━━ Information provided ━━

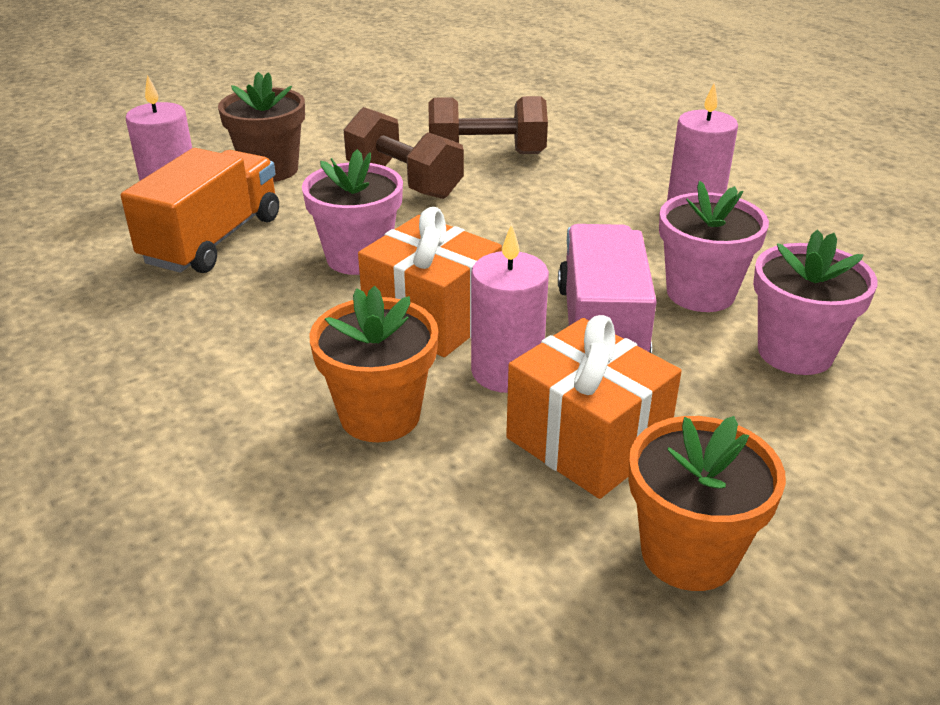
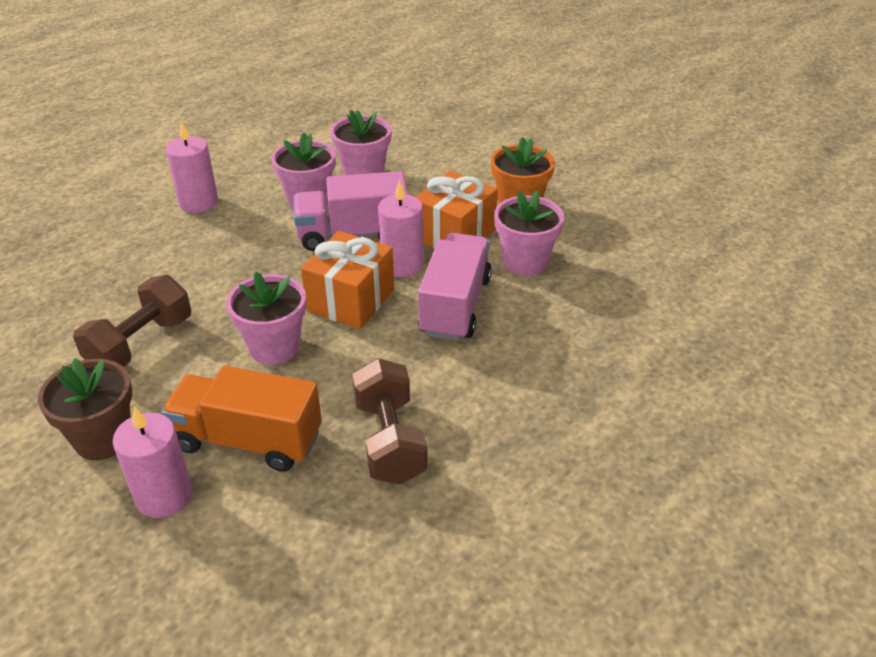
camera: 100 degrees left, 5 degrees up
orange flower pot [310,286,438,442] -> pink truck [418,233,492,341]
brown dumbbell [428,96,548,154] -> brown dumbbell moved to [352,358,428,484]
none -> pink flower pot [494,190,564,276]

━━━

With the pictures removed, repeat the listing above exactly as it stands.

camera: 100 degrees left, 5 degrees up
orange flower pot [310,286,438,442] -> pink truck [418,233,492,341]
brown dumbbell [428,96,548,154] -> brown dumbbell moved to [352,358,428,484]
none -> pink flower pot [494,190,564,276]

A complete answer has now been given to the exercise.